**Task brief:** Leave out the pictures and print the rest of the entries exactly as they stand.

[Extracted data entries]
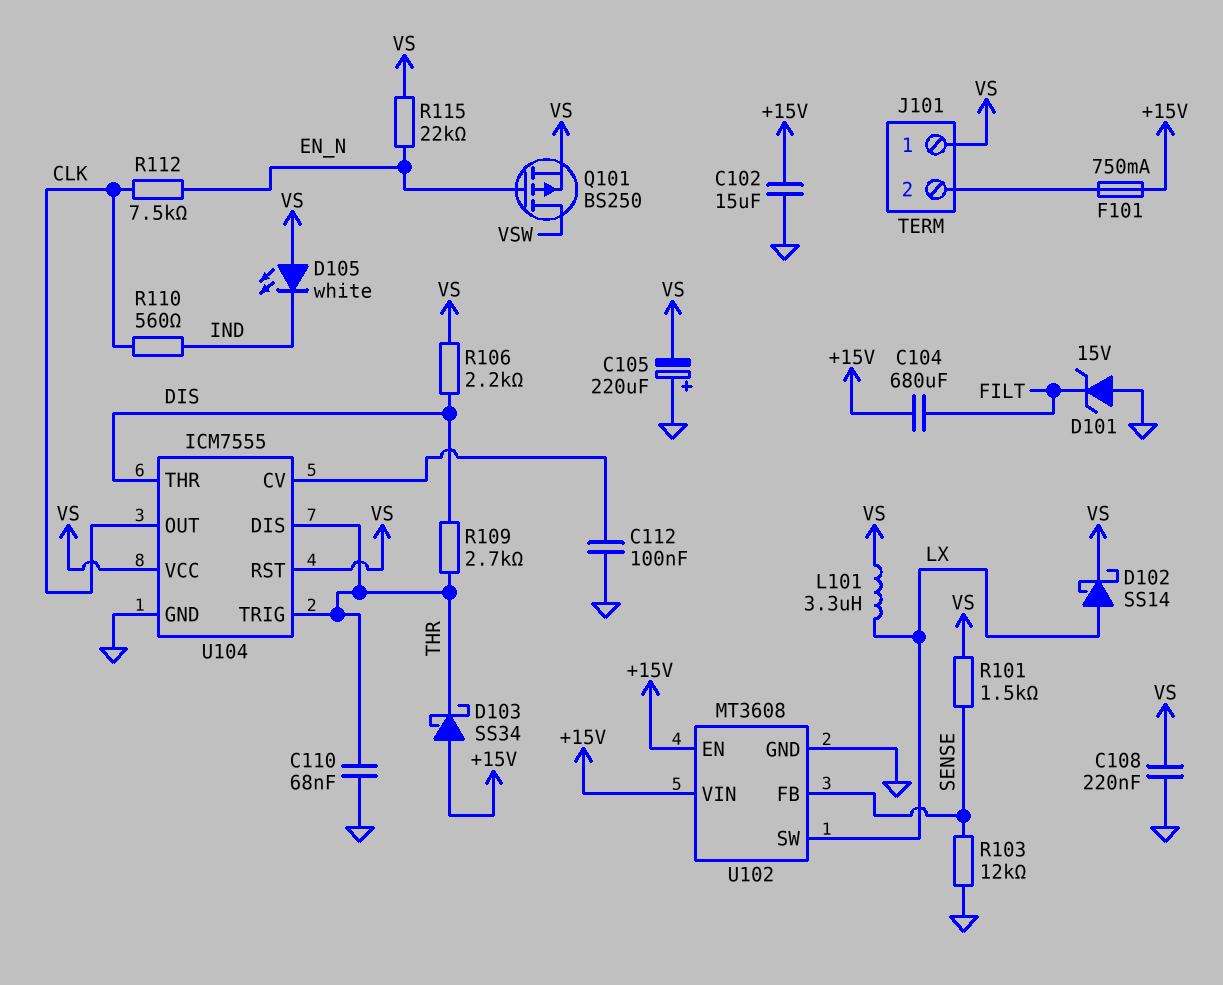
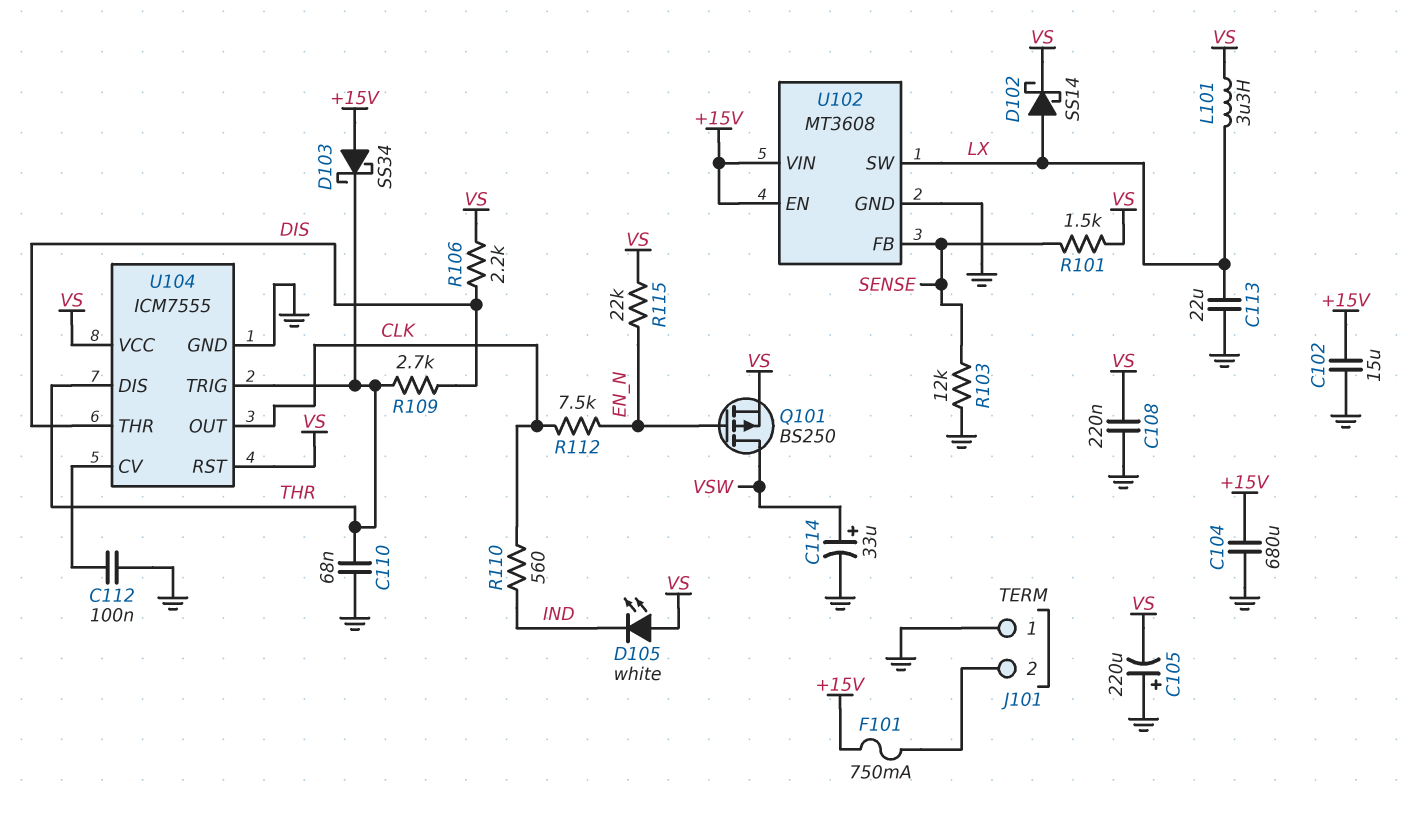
C104: 680uF (+15V, FILT) -> 680uF (+15V, GND)
C113: none -> 22uF (GND, LX)
C114: none -> 33uF (plus VSW, minus GND)
D101: zener 15V (A GND, K FILT) -> none
J101 pin 1: VS -> GND

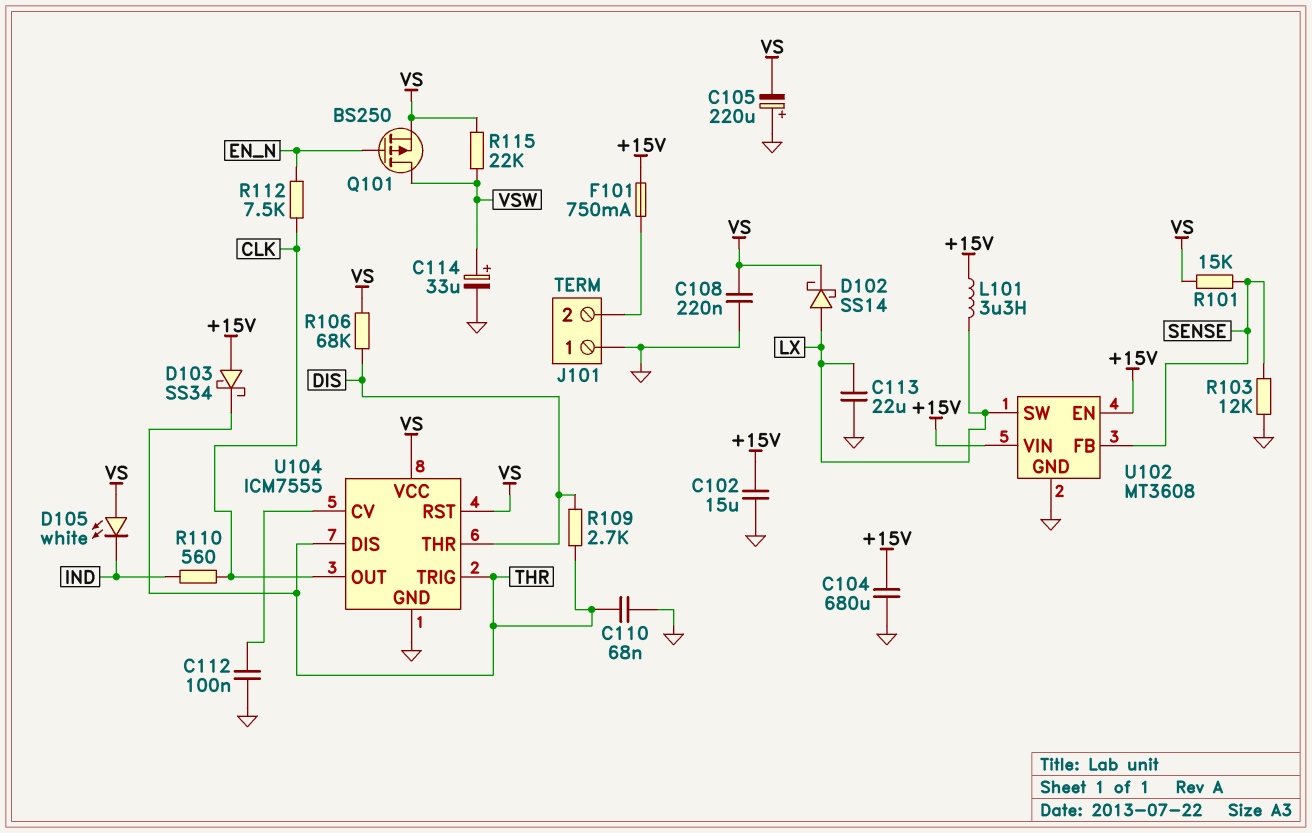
L101: 3.3uH (LX, VS) -> 3.3uH (+15V, LX)
R101: 1.5k (SENSE, VS) -> 15k (SENSE, VS)
R106: 2.2k (DIS, VS) -> 68k (DIS, VS)
R115: 22k (EN_N, VS) -> 22k (VS, VSW)

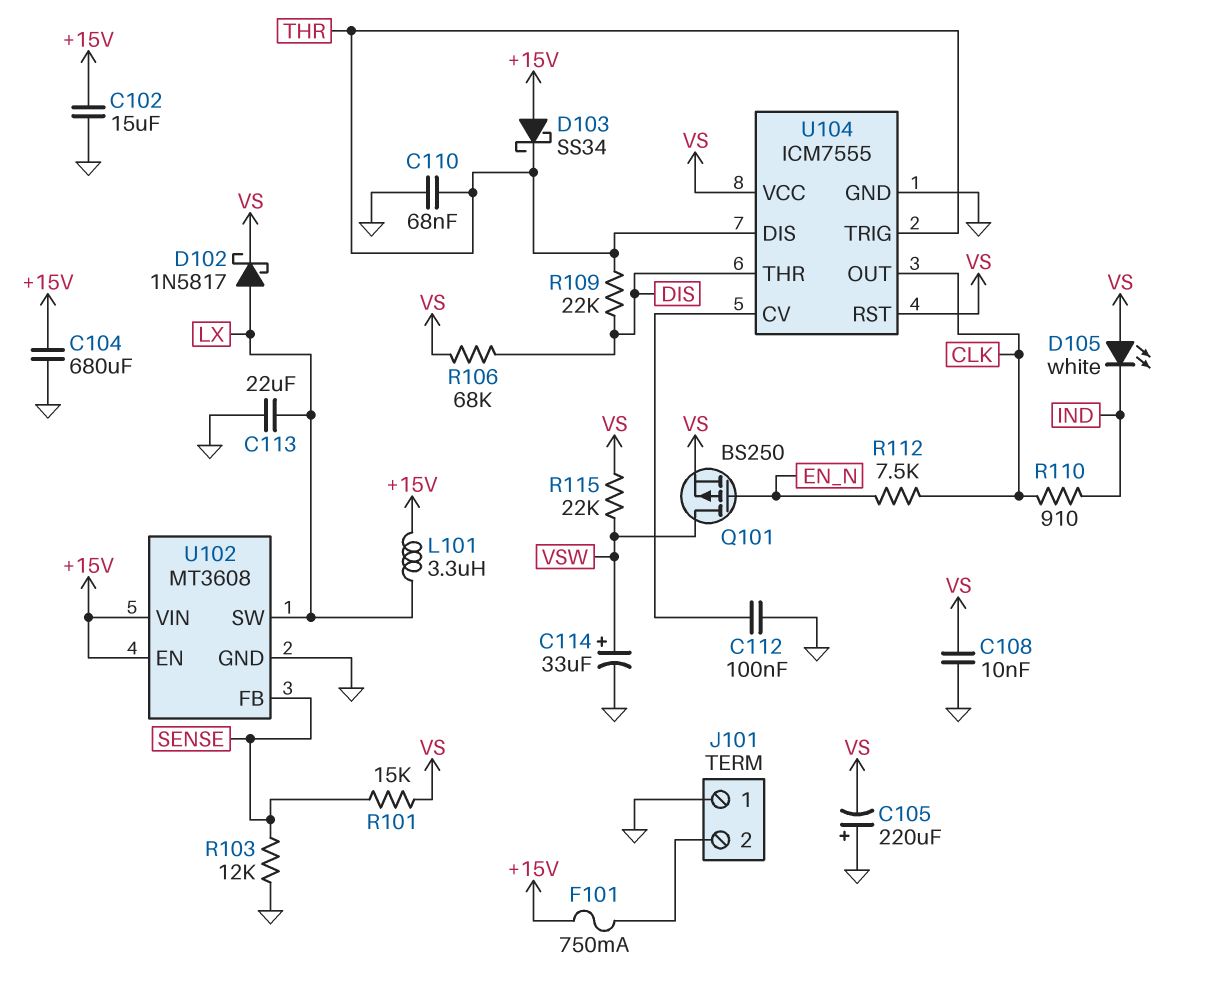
C108: 220nF (GND, VS) -> 10nF (GND, VS)
D102: schottky SS14 (A LX, K VS) -> schottky 1N5817 (A LX, K VS)
R109: 2.7k (DIS, THR) -> 22k (DIS, THR)
R110: 560 (CLK, IND) -> 910 (CLK, IND)

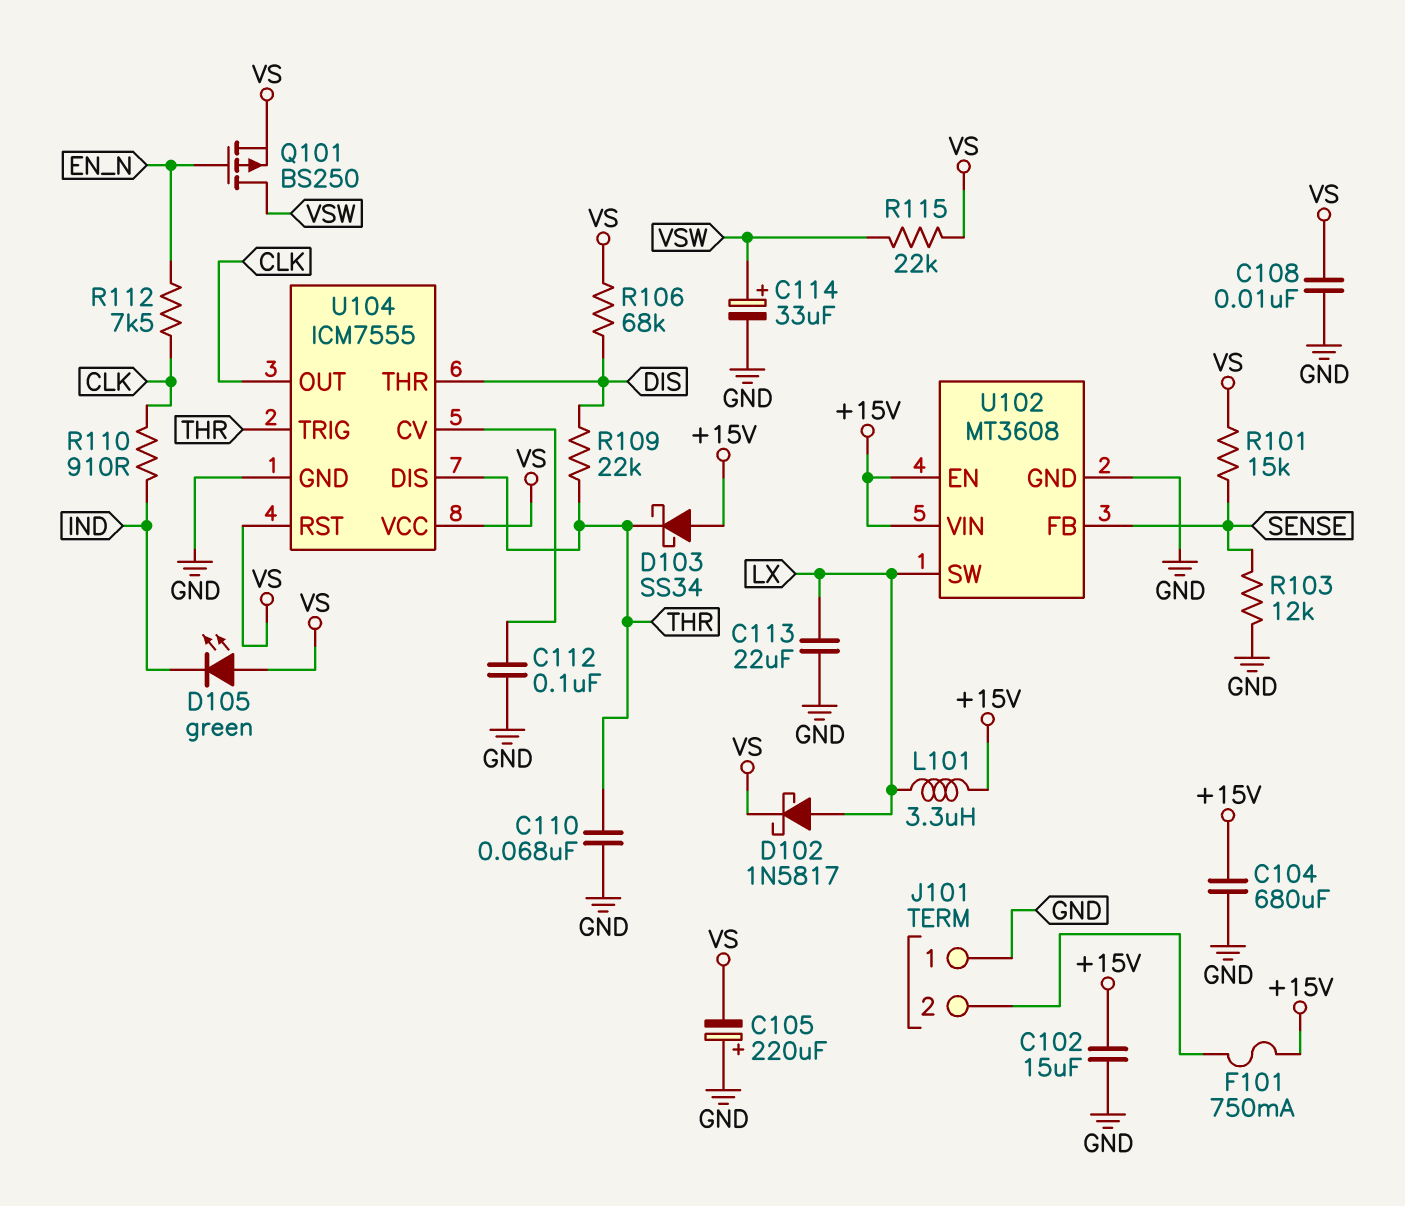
D105: LED white (A VS, K IND) -> LED green (A VS, K IND)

**Solution to this task:**
C104: 680uF (+15V, FILT) -> 680uF (+15V, GND)
C113: none -> 22uF (GND, LX)
C114: none -> 33uF (plus VSW, minus GND)
D101: zener 15V (A GND, K FILT) -> none
J101 pin 1: VS -> GND

L101: 3.3uH (LX, VS) -> 3.3uH (+15V, LX)
R101: 1.5k (SENSE, VS) -> 15k (SENSE, VS)
R106: 2.2k (DIS, VS) -> 68k (DIS, VS)
R115: 22k (EN_N, VS) -> 22k (VS, VSW)

C108: 220nF (GND, VS) -> 10nF (GND, VS)
D102: schottky SS14 (A LX, K VS) -> schottky 1N5817 (A LX, K VS)
R109: 2.7k (DIS, THR) -> 22k (DIS, THR)
R110: 560 (CLK, IND) -> 910 (CLK, IND)

D105: LED white (A VS, K IND) -> LED green (A VS, K IND)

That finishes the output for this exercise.